What to do: The answer must consist of every line below that holds the word "none".

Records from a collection
────────────────
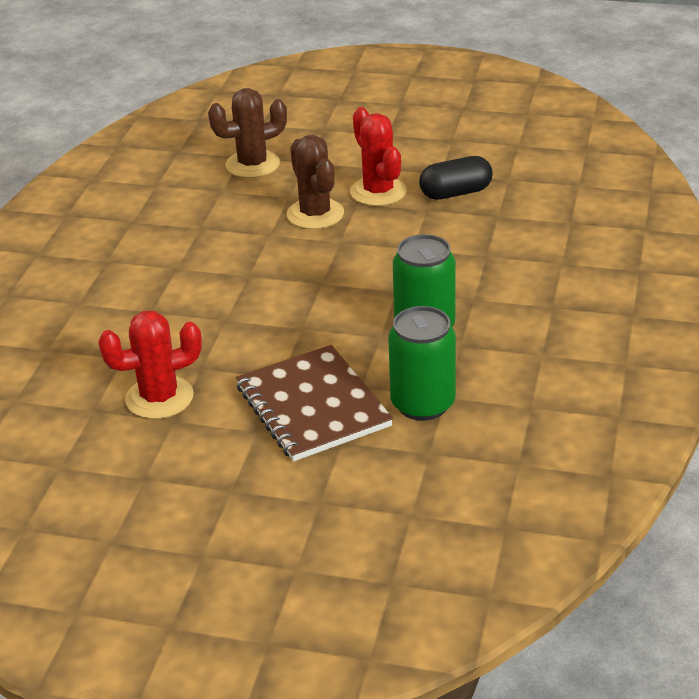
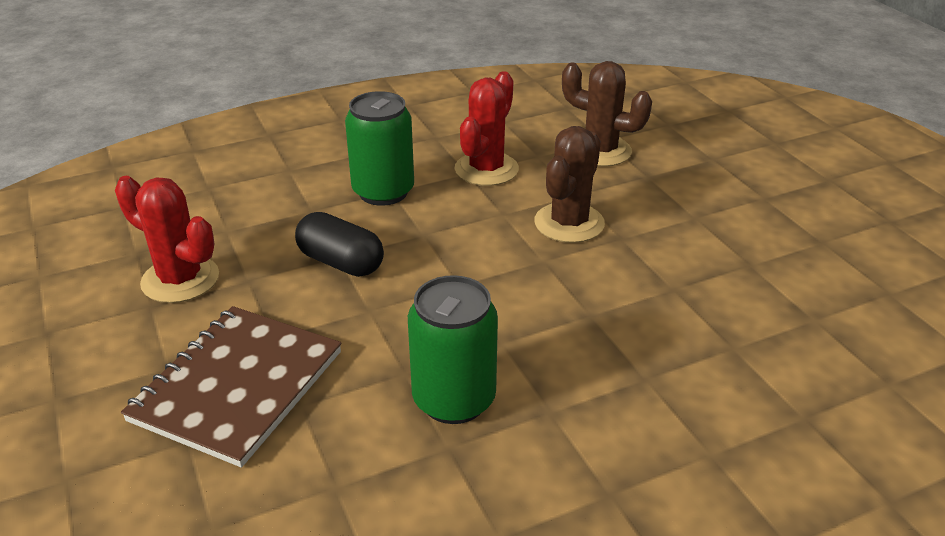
camera: 50 degrees right, 0 degrees up
red cactus [350,107,407,206] -> red cactus moved to [455,71,519,186]
green can [388,306,456,421] -> green can moved to [345,91,414,206]
black capsule [419,156,493,200] -> black capsule moved to [295,212,384,277]

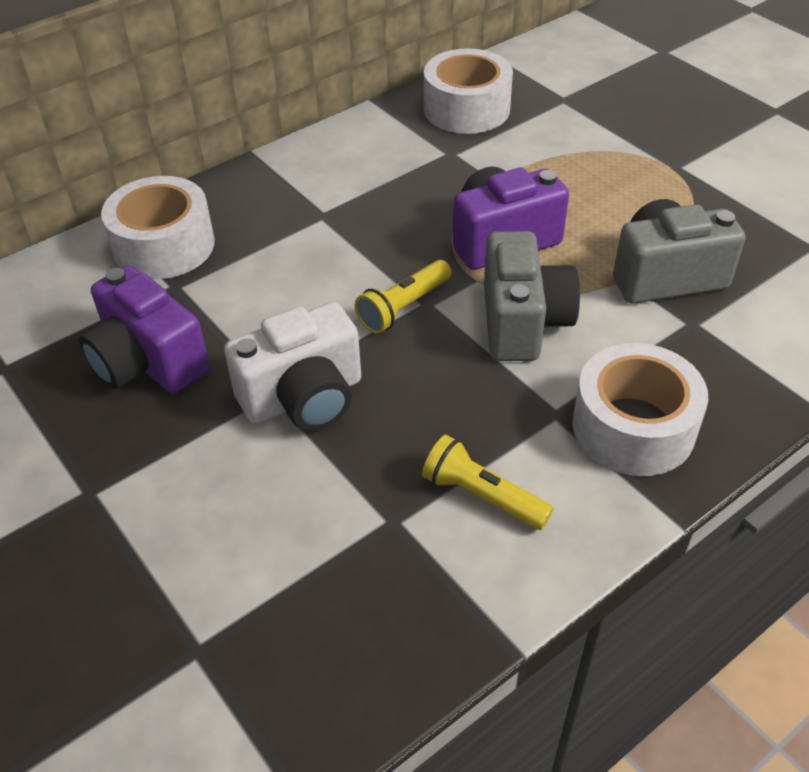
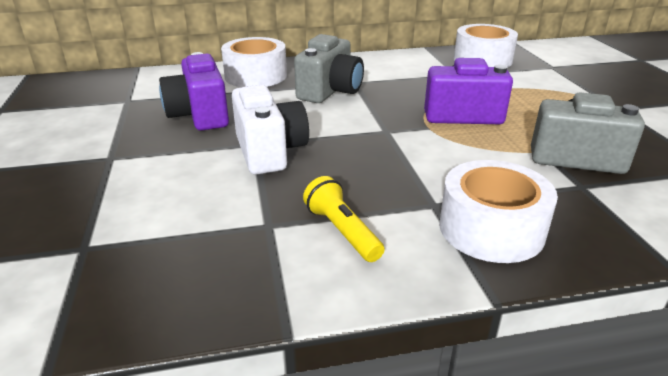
camera: 25 degrees right, 15 degrees down
white camera [224,302,361,431] -> white camera turned 105 degrees counterclockwise [232,85,309,175]
yellow flashlight [355,260,452,334] -> none
grey camera [484,231,580,361] -> grey camera moved to [294,34,364,103]

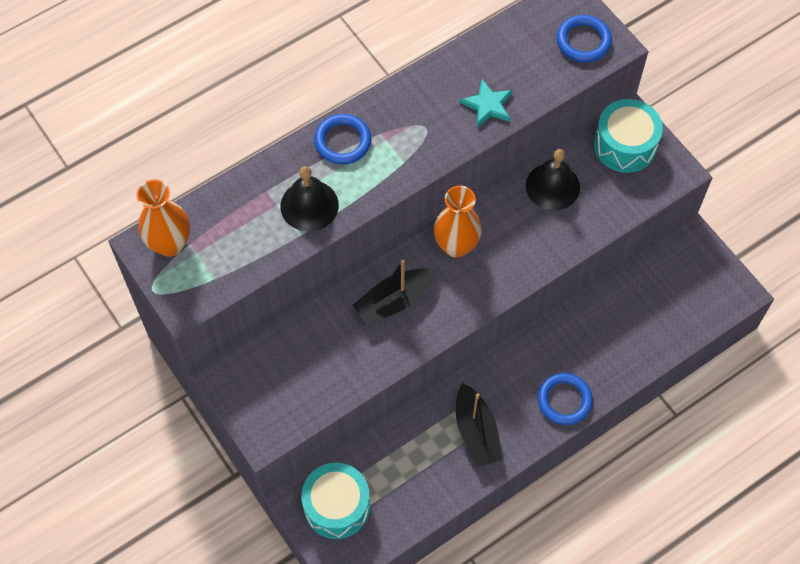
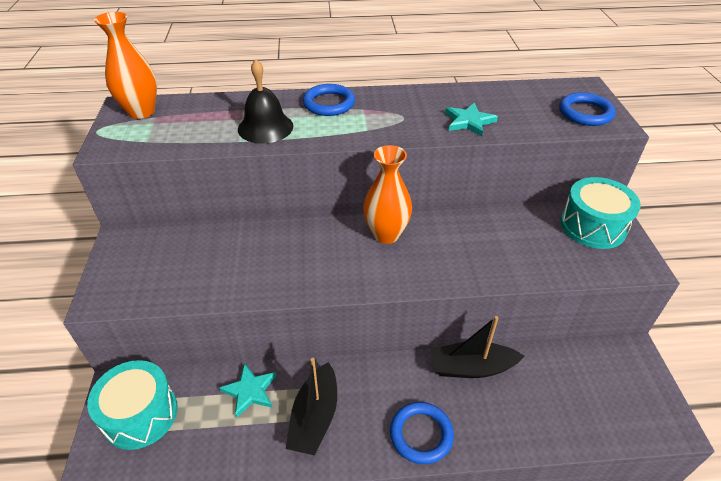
camera: 30 degrees right, 20 degrees down
black boat [353,260,436,325] -> black boat moved to [431,316,524,378]
black bell [526,149,580,210] -> none
none -> turquoise star [219,363,277,418]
────────────────
Task result:
yellow flashlight [355,260,452,334] -> none
black bell [526,149,580,210] -> none
none -> turquoise star [219,363,277,418]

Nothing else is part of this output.